◆ TASK OBJECTIVE
What is the number of lines in the records below holding the string "lamp"? Reply with it and nothing else.
··· RAW DATA
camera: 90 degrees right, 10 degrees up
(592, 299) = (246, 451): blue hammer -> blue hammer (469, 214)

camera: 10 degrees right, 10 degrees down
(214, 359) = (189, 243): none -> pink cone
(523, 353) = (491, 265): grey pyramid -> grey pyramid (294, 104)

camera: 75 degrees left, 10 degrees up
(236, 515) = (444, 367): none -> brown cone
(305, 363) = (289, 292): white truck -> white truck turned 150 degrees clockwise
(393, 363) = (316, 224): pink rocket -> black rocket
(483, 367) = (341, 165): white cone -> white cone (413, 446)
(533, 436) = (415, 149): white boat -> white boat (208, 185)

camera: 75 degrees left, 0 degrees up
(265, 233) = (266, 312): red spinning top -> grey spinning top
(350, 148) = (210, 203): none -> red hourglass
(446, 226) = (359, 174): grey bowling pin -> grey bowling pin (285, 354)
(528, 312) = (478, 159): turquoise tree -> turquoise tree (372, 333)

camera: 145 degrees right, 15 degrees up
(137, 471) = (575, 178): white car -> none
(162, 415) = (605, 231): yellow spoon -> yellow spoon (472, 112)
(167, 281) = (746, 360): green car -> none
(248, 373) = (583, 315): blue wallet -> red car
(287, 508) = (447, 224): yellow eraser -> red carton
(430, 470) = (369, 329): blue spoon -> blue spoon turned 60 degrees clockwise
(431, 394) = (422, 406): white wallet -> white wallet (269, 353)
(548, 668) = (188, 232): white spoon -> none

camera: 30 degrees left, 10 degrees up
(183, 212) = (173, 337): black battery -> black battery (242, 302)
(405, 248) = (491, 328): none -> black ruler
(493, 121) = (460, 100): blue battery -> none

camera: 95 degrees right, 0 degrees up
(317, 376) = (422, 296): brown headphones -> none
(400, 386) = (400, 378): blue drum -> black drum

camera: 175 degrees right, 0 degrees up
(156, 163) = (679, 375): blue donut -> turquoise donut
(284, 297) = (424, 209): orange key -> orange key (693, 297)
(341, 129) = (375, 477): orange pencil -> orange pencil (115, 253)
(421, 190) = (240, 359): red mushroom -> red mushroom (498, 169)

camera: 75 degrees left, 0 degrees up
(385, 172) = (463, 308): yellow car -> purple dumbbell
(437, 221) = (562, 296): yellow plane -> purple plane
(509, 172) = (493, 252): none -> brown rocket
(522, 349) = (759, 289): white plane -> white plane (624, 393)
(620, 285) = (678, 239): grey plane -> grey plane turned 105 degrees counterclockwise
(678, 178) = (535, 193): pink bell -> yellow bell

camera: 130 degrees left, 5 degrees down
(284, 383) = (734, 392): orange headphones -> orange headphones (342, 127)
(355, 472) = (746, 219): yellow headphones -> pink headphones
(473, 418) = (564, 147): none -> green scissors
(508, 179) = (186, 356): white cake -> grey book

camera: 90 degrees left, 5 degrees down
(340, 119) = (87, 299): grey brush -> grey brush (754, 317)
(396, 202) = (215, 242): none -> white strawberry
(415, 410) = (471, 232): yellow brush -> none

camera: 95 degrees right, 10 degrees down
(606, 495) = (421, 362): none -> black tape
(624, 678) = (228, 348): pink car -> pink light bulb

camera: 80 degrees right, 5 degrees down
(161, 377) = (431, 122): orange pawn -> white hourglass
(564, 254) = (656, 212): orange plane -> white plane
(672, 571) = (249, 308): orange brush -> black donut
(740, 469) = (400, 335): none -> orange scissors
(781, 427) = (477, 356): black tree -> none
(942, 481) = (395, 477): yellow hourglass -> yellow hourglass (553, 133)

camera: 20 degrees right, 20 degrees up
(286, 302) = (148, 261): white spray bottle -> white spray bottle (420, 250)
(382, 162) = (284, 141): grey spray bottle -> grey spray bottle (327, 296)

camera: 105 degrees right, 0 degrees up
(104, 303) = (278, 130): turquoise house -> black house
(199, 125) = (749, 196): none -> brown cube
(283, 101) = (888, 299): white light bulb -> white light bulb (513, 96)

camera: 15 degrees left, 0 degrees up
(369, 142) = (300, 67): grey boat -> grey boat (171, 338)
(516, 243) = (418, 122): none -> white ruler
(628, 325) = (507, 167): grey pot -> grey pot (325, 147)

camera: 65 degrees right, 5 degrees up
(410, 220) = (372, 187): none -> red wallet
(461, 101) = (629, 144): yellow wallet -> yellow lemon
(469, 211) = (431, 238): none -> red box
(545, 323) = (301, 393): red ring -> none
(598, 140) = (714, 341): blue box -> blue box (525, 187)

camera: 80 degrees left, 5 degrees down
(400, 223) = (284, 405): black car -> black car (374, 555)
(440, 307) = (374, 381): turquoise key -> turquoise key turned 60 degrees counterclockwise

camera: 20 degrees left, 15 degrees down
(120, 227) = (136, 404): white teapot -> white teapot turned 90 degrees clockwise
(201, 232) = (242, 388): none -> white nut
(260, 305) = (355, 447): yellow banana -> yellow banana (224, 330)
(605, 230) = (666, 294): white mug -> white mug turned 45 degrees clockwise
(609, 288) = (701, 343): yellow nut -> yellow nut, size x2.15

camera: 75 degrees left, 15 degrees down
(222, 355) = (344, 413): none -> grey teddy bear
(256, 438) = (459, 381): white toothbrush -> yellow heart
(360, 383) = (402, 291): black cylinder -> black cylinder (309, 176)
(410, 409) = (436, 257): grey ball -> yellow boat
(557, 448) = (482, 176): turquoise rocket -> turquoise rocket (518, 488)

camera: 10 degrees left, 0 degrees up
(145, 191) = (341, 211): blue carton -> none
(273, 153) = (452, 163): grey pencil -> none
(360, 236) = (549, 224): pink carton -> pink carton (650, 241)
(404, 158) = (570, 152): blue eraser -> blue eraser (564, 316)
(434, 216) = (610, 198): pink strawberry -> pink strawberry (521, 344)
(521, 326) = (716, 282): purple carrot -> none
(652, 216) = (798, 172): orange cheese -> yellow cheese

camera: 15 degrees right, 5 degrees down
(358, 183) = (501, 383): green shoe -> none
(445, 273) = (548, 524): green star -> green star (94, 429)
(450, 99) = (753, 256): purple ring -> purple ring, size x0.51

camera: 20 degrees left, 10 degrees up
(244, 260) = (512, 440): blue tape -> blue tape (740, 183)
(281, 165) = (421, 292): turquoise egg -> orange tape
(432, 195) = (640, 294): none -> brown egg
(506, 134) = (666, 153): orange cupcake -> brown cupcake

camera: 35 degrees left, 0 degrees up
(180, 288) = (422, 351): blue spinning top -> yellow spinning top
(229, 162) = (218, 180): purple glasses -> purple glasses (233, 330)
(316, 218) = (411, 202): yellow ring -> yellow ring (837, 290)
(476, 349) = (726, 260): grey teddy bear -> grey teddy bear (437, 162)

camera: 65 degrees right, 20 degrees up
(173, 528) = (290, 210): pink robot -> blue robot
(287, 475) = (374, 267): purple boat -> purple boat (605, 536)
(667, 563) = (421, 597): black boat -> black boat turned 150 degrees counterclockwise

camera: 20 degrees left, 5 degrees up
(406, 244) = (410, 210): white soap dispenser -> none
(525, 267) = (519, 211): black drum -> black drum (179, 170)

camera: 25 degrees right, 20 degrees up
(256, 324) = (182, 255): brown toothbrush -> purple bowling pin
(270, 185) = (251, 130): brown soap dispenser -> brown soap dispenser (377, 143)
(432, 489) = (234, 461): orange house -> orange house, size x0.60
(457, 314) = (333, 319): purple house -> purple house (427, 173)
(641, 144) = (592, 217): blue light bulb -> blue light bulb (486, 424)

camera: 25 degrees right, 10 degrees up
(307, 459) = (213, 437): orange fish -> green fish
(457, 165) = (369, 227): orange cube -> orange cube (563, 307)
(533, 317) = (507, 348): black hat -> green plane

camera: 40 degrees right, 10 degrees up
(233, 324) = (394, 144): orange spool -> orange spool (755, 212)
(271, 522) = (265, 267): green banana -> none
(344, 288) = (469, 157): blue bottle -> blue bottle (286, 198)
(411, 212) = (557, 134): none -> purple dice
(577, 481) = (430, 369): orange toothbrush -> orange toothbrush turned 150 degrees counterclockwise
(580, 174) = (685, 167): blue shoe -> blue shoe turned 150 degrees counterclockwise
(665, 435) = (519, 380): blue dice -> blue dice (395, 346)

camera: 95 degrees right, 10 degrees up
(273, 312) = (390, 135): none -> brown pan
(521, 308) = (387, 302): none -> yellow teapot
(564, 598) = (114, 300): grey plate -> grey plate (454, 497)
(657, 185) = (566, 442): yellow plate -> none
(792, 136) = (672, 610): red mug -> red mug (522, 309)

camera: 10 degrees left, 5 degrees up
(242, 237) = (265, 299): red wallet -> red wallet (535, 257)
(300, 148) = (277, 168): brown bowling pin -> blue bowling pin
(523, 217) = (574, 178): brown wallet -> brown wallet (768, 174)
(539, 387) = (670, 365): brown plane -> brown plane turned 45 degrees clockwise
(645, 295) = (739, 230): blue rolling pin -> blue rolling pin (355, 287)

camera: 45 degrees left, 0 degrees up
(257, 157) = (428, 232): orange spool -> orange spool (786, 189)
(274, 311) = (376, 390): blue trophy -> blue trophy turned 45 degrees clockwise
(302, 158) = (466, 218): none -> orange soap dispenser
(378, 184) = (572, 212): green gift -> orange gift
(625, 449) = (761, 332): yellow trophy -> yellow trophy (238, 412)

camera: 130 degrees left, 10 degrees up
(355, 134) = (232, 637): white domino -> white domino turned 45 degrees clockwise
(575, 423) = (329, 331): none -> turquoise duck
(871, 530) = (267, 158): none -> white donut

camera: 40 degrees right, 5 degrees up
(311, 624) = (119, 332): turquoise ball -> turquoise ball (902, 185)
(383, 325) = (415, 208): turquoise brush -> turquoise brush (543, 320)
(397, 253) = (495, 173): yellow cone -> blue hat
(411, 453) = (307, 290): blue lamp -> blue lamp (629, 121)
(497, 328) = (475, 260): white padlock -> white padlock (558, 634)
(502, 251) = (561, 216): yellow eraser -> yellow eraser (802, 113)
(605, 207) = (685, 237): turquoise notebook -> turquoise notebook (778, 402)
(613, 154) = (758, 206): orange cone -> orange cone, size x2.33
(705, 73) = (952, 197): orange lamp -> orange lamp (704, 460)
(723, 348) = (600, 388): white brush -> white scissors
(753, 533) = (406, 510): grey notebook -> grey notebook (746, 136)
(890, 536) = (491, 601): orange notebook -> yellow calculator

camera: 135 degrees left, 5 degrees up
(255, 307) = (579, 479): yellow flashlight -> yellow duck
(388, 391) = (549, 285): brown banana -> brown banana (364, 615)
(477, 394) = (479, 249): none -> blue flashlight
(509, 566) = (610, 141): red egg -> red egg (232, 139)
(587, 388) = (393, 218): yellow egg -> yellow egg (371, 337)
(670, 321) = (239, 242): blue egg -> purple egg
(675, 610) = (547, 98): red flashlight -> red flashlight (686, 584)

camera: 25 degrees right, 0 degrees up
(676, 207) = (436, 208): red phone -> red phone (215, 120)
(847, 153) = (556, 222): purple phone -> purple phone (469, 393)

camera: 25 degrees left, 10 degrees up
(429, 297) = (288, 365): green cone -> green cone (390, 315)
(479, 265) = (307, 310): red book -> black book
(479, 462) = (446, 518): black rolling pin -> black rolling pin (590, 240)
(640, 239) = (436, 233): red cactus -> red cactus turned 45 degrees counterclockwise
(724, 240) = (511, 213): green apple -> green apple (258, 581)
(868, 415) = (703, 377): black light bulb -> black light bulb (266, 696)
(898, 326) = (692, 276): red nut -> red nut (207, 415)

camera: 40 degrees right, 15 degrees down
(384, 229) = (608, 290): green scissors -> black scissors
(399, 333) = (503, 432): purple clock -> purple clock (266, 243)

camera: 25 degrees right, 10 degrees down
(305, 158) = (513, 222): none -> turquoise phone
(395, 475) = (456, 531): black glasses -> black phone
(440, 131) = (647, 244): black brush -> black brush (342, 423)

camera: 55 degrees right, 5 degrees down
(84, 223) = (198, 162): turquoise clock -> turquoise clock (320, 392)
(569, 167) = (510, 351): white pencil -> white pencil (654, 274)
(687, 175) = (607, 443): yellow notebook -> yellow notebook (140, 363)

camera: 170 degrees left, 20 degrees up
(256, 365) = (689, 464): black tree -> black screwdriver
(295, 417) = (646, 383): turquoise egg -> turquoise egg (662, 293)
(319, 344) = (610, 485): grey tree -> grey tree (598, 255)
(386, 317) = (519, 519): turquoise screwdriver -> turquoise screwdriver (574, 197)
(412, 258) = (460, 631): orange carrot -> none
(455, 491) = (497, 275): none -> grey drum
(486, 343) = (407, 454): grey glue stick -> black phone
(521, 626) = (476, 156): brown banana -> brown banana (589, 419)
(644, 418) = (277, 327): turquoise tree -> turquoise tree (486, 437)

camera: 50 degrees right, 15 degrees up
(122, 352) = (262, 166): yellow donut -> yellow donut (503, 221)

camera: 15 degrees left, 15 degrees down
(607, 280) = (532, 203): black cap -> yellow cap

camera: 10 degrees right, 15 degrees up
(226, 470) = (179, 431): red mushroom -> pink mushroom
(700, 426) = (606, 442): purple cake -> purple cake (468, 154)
······
◆ ANSWER BELOW
2